> **Task goal**: Within this material, find every line where the string "green" appears, and copy it out.
━━━
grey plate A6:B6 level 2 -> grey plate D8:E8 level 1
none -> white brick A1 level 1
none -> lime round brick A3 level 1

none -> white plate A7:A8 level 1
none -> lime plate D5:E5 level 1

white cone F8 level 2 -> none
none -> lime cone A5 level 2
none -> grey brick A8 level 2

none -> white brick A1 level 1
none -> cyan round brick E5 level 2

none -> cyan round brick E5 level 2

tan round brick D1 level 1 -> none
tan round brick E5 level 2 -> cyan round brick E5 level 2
━━━
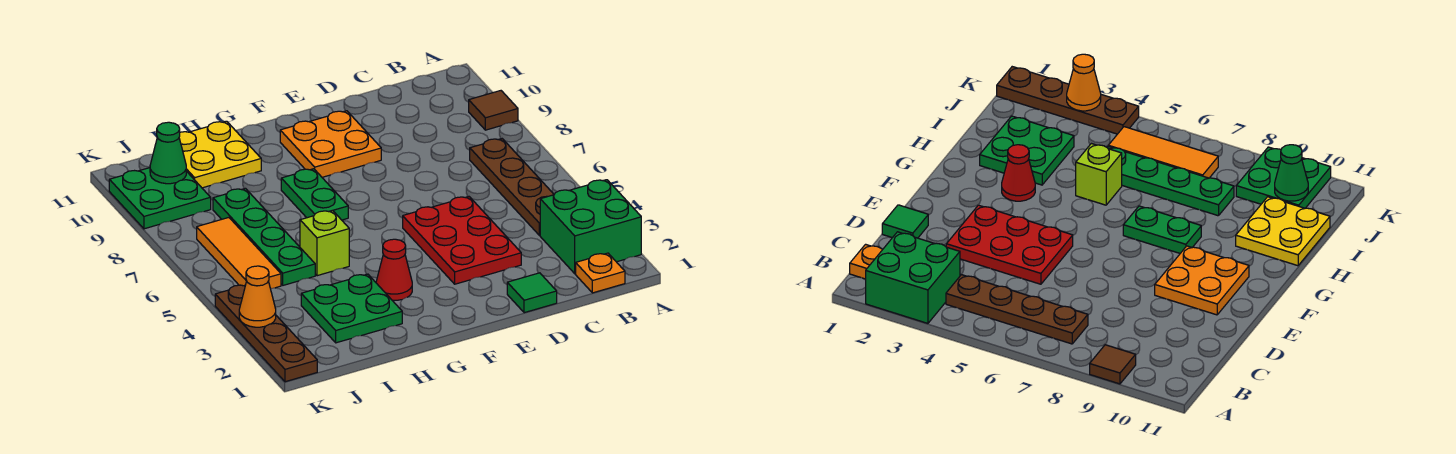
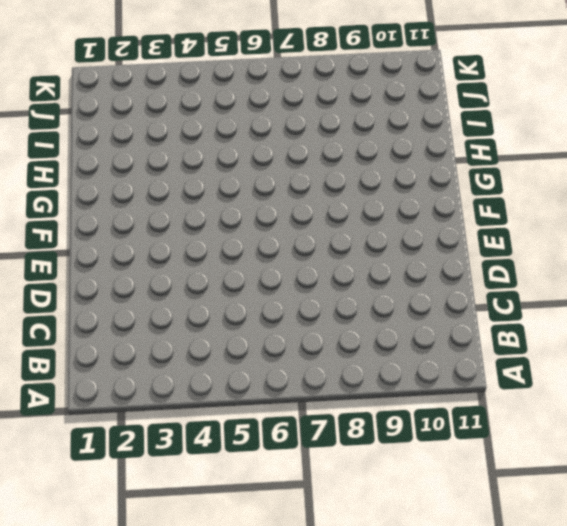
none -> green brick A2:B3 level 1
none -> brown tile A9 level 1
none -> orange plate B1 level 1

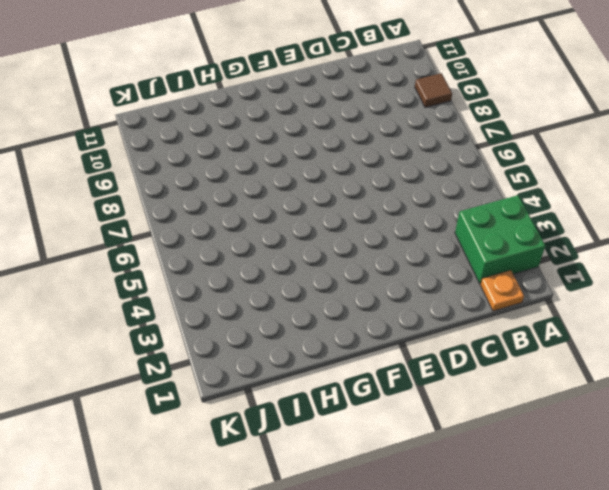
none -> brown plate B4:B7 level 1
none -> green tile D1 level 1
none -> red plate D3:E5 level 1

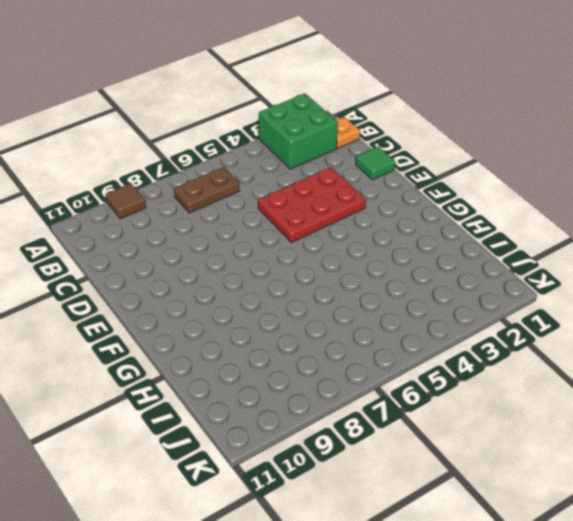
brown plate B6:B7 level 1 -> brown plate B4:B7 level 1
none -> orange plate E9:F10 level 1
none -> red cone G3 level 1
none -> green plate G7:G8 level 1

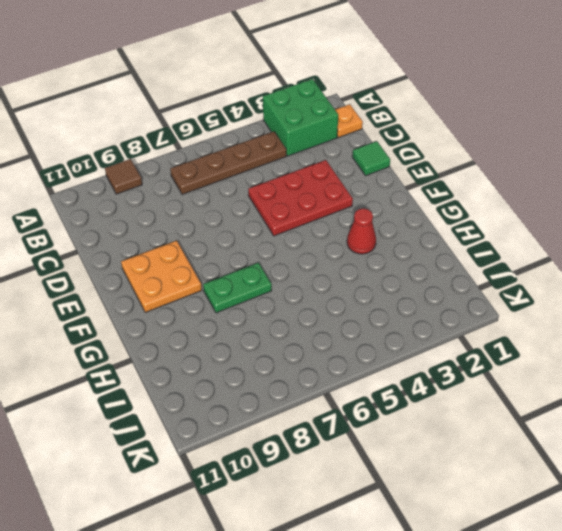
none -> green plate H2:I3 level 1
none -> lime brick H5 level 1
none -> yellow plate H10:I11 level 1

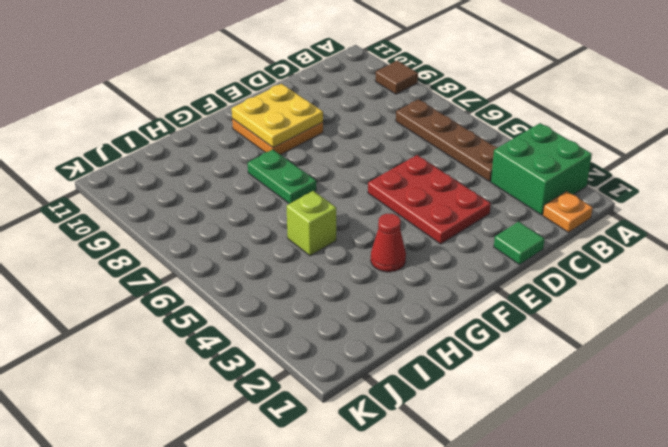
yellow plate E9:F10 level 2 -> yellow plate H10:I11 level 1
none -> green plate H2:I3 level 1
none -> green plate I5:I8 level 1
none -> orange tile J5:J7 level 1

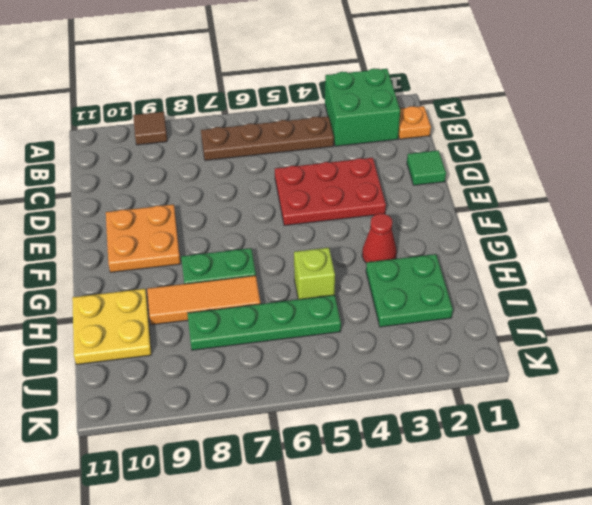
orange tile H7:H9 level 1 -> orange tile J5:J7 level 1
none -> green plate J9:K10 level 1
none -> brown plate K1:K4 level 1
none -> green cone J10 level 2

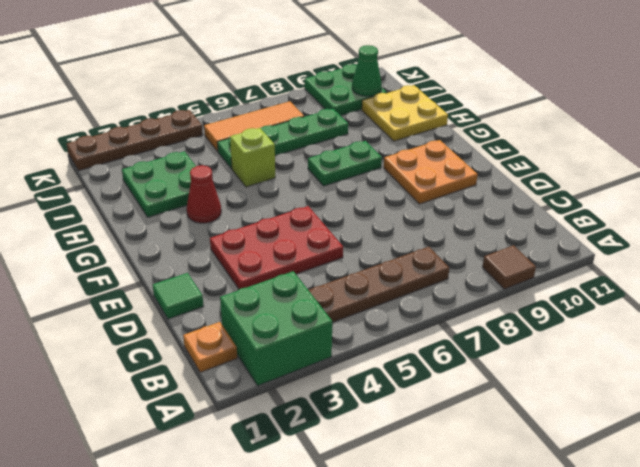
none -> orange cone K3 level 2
━━━
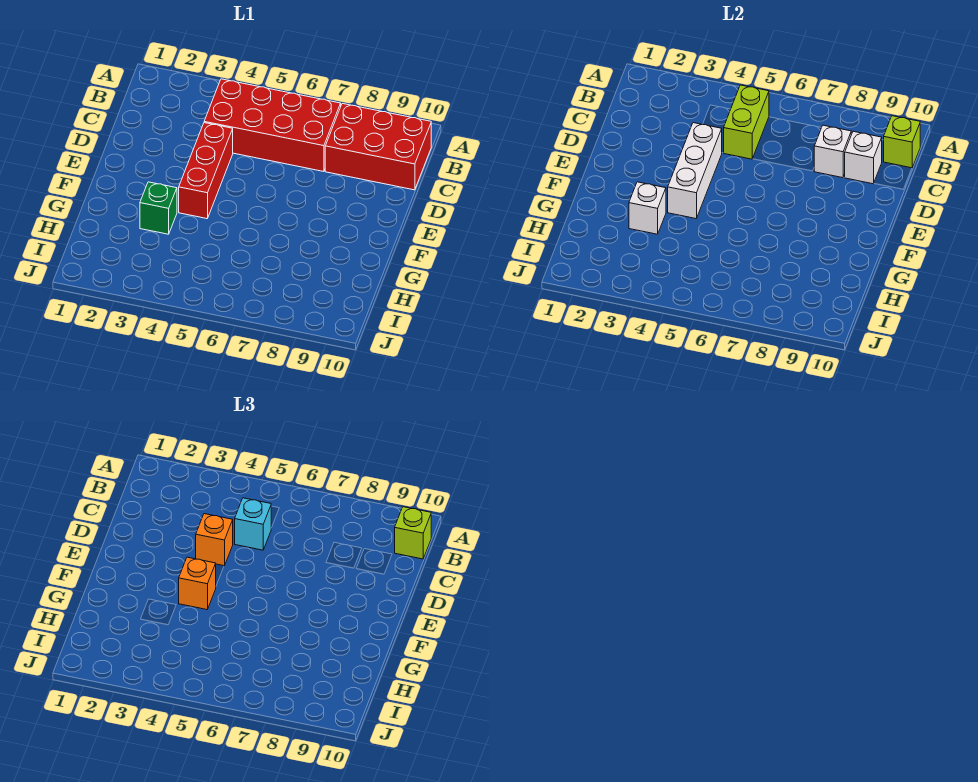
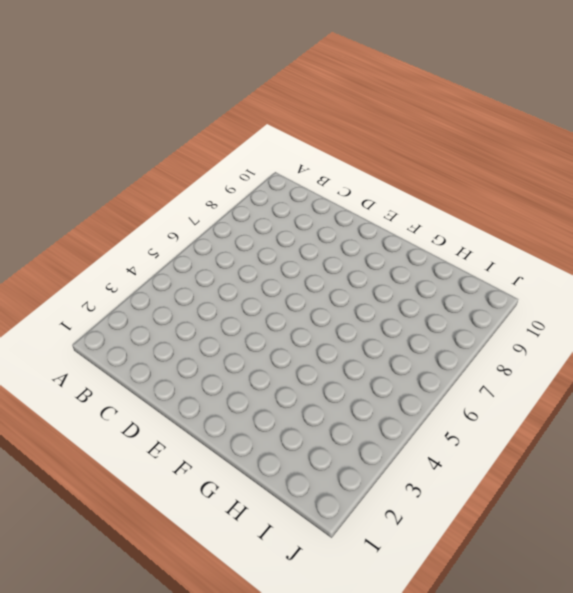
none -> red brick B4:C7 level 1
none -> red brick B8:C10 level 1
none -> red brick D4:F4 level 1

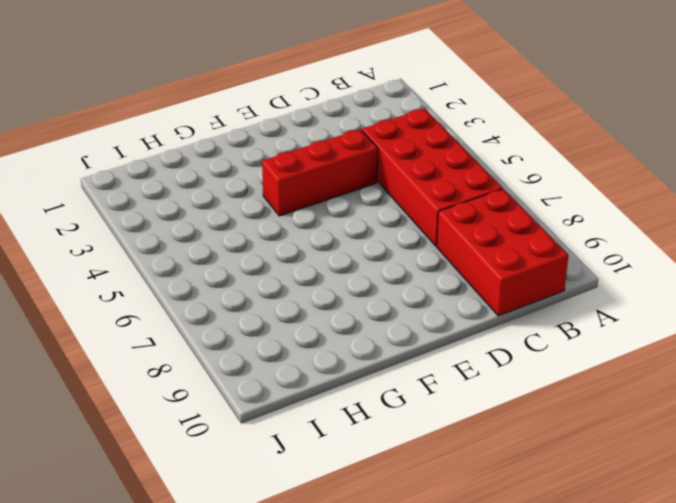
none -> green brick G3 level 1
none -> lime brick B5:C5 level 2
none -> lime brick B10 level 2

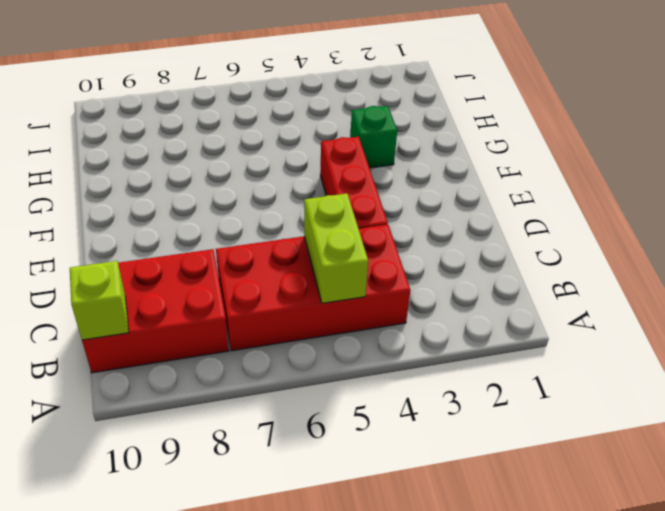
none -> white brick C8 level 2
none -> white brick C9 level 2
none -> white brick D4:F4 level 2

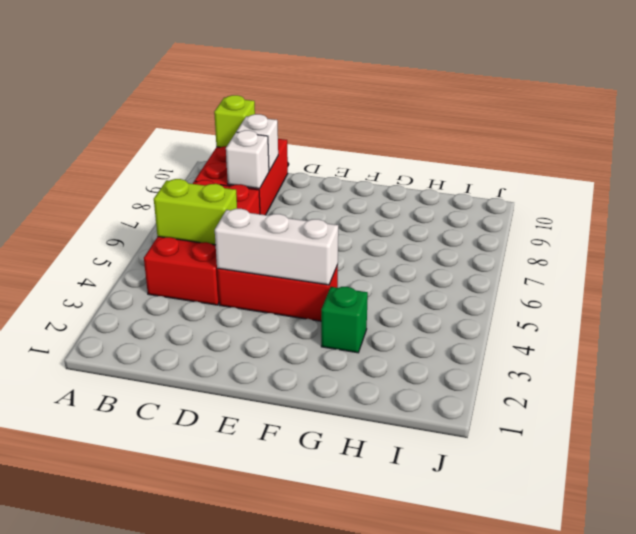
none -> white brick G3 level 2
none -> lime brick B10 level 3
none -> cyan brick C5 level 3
━━━
> **Answer box**:
none -> green brick A2:B3 level 1
none -> green tile D1 level 1
none -> green plate G7:G8 level 1
none -> green plate H2:I3 level 1
none -> green plate H2:I3 level 1
none -> green plate I5:I8 level 1
none -> green plate J9:K10 level 1
none -> green cone J10 level 2
none -> green brick G3 level 1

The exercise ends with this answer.